▶ **What you are asked to do**
The task calls for an exact copy of the records, without any images.

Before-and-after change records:
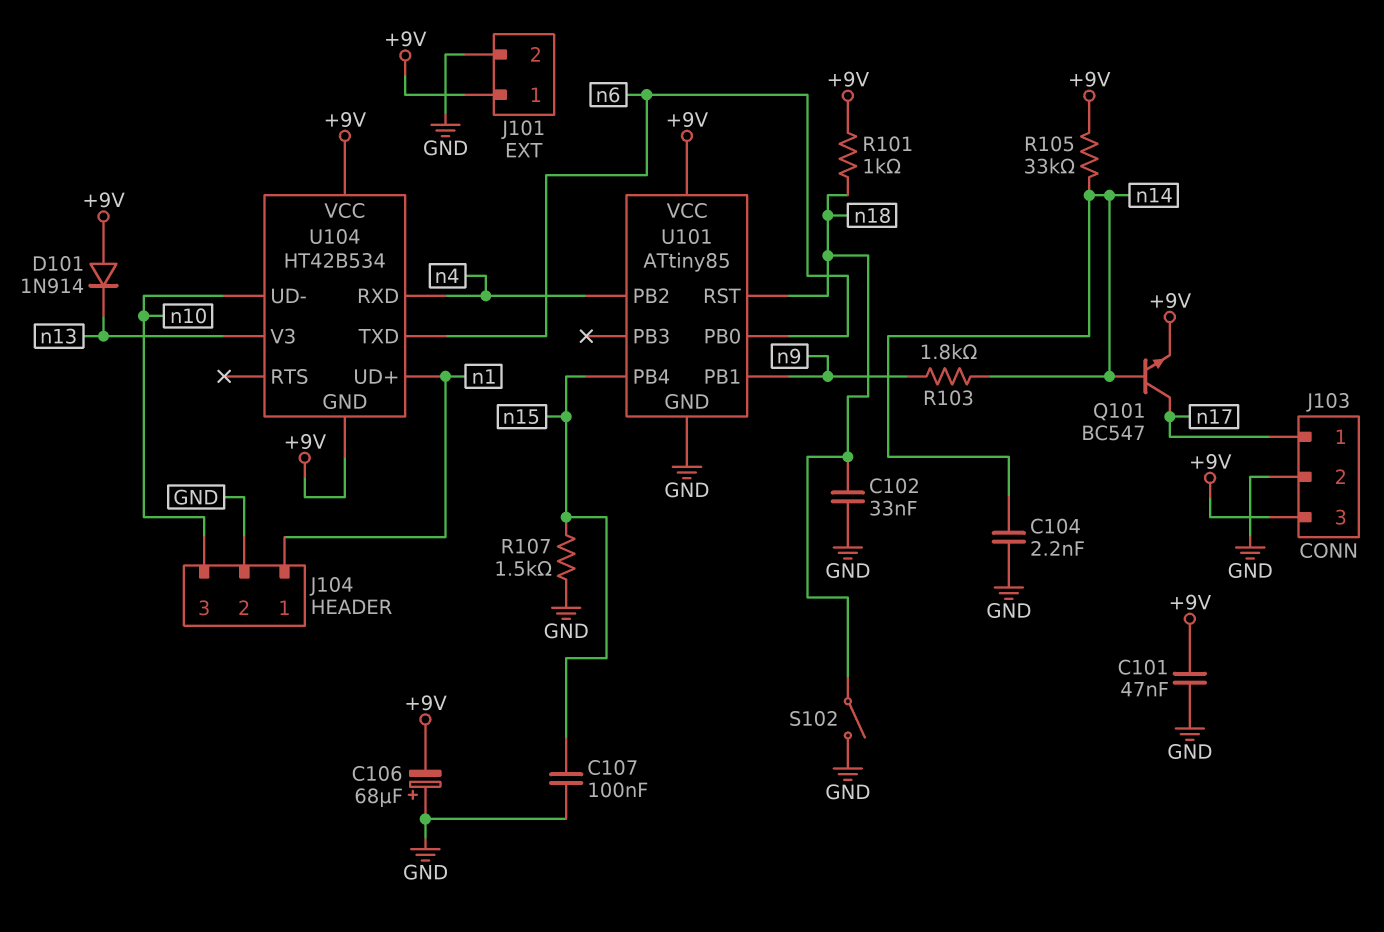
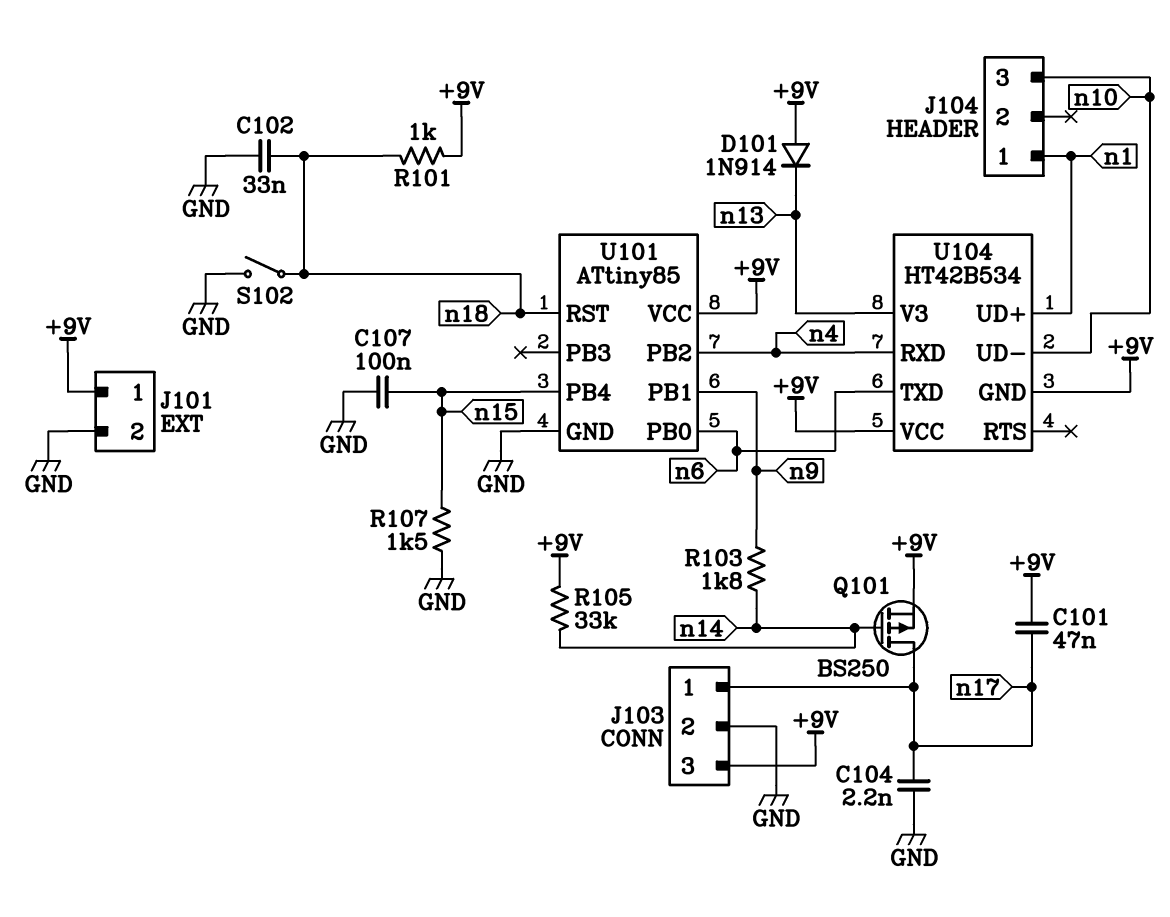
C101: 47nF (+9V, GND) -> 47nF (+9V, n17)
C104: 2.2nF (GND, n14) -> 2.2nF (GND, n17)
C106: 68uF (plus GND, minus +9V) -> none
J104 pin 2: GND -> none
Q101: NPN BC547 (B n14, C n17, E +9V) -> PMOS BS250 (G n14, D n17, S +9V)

▶ **Your solution**
C101: 47nF (+9V, GND) -> 47nF (+9V, n17)
C104: 2.2nF (GND, n14) -> 2.2nF (GND, n17)
C106: 68uF (plus GND, minus +9V) -> none
J104 pin 2: GND -> none
Q101: NPN BC547 (B n14, C n17, E +9V) -> PMOS BS250 (G n14, D n17, S +9V)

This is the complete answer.